EXERCISE DATA section start

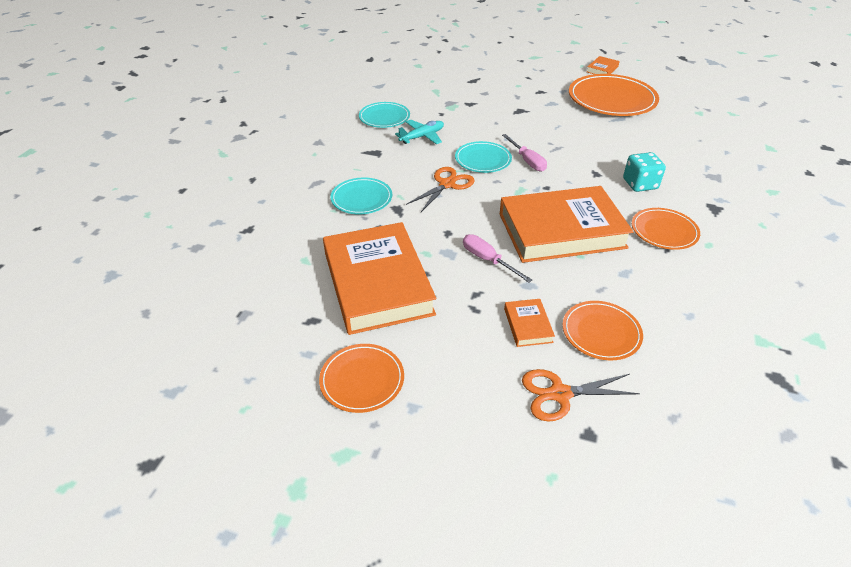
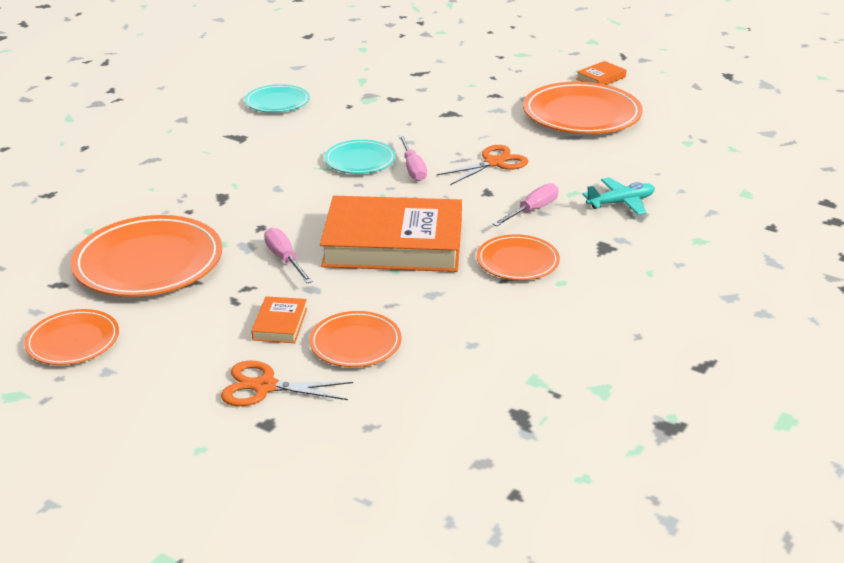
camera: 15 degrees right, 10 degrees down
(361, 198) = (189, 181): turquoise plate -> none
(377, 283) = (148, 262): orange book -> orange plate
(422, 137) = (306, 128): turquoise plane -> turquoise plane (621, 203)
(447, 184) = (297, 180): orange scissors -> orange scissors (494, 163)
(640, 184) = (532, 210): turquoise dice -> pink screwdriver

EXERCISE DATA section end

**INSTRUCTIONS TO FOLLOW**
Pictures are to be left out. Otherwise, copy the material above exactly.

**SOLUTION FOR THIS TASK**
camera: 15 degrees right, 10 degrees down
(361, 198) = (189, 181): turquoise plate -> none
(377, 283) = (148, 262): orange book -> orange plate
(422, 137) = (306, 128): turquoise plane -> turquoise plane (621, 203)
(447, 184) = (297, 180): orange scissors -> orange scissors (494, 163)
(640, 184) = (532, 210): turquoise dice -> pink screwdriver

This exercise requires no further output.